▸ Problem details: Search the entries for the word "stick". Copy every line that holds it.

▸ Extracted material:
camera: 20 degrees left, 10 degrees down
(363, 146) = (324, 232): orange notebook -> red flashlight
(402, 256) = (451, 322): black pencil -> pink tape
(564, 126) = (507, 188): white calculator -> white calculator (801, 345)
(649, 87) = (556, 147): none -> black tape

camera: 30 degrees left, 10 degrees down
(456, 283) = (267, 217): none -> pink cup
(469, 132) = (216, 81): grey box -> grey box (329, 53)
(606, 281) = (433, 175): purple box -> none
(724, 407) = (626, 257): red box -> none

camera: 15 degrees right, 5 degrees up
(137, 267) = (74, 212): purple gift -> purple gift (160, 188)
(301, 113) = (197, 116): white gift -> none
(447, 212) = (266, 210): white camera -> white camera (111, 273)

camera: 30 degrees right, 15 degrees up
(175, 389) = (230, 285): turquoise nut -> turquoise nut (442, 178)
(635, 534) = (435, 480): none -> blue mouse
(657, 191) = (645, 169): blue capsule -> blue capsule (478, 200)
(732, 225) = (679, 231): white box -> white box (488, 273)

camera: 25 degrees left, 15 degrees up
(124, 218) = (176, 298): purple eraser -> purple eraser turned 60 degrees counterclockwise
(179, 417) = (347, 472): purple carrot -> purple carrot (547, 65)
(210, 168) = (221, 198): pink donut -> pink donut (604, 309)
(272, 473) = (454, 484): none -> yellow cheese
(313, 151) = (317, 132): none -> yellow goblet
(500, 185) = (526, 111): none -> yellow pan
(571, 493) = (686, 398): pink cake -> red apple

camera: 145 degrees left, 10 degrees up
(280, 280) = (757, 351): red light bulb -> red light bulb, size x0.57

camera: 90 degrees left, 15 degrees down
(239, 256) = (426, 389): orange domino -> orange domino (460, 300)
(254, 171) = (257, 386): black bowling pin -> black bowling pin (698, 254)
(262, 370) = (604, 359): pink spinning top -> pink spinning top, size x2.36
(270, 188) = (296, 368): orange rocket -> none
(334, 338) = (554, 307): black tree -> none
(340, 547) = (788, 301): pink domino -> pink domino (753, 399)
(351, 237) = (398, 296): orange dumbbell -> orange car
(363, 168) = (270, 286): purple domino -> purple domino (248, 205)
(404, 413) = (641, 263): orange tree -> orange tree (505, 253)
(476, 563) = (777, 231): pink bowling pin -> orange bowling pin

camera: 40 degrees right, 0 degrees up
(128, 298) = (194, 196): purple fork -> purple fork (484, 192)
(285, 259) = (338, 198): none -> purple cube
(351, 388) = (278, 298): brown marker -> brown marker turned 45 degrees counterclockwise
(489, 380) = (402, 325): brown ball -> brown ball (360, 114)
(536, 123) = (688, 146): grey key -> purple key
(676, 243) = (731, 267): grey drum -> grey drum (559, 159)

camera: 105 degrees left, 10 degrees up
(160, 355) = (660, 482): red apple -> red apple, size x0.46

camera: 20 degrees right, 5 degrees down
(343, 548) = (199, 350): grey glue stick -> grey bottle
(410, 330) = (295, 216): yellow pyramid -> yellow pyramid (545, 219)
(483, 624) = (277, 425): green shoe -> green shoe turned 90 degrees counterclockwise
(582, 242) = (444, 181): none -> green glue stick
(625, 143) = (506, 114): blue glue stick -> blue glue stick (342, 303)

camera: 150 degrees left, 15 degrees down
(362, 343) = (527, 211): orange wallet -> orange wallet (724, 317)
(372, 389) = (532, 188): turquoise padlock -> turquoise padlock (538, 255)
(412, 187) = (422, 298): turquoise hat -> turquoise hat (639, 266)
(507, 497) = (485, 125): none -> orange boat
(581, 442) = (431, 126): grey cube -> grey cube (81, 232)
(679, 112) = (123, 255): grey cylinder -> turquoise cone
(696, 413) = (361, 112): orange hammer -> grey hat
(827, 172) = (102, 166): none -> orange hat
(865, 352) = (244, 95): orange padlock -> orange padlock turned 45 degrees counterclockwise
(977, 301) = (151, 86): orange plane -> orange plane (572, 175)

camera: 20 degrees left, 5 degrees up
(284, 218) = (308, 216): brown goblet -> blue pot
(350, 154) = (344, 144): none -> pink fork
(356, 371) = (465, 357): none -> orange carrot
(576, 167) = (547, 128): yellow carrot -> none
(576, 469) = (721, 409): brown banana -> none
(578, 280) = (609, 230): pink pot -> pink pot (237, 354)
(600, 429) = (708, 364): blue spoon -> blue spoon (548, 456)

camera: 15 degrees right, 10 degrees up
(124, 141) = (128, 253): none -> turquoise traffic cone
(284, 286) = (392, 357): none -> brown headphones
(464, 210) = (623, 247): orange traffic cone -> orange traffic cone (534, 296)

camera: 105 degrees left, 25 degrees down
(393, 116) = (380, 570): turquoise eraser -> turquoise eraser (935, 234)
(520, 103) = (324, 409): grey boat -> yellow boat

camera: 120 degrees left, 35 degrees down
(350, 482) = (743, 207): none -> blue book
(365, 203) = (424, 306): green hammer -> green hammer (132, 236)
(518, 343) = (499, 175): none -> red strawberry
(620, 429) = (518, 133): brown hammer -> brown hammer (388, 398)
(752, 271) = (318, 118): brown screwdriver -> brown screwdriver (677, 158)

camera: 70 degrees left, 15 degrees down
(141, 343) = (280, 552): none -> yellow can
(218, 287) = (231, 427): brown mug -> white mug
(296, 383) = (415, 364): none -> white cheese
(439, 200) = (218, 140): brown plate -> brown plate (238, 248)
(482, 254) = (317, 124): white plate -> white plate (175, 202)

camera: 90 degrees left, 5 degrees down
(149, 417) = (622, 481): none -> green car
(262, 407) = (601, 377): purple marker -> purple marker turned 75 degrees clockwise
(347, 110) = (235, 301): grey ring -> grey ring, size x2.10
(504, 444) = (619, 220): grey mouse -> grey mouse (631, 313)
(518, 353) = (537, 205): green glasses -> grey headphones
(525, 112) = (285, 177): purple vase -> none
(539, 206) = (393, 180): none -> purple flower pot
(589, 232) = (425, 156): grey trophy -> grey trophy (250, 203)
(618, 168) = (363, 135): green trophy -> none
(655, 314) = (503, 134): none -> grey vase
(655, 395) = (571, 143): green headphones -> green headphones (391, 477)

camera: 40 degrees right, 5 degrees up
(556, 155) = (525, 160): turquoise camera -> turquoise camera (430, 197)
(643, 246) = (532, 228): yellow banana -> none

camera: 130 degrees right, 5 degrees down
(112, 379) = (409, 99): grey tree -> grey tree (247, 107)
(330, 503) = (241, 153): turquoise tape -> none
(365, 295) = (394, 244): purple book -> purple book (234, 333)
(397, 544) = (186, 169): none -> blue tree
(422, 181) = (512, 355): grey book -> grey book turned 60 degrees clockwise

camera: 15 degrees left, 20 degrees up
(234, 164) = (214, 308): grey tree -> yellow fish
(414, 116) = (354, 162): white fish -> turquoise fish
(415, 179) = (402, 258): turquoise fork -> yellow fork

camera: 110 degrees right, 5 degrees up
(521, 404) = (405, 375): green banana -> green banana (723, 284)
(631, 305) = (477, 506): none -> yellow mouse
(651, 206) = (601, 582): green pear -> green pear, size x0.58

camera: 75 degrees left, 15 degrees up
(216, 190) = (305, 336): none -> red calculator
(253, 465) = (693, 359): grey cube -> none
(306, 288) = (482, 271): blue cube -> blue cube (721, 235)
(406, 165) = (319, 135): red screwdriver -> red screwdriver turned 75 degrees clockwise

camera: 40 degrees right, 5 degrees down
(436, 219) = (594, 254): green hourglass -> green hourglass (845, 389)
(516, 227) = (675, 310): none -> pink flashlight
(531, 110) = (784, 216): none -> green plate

▸ Answer box:
(343, 548) = (199, 350): grey glue stick -> grey bottle
(582, 242) = (444, 181): none -> green glue stick
(625, 143) = (506, 114): blue glue stick -> blue glue stick (342, 303)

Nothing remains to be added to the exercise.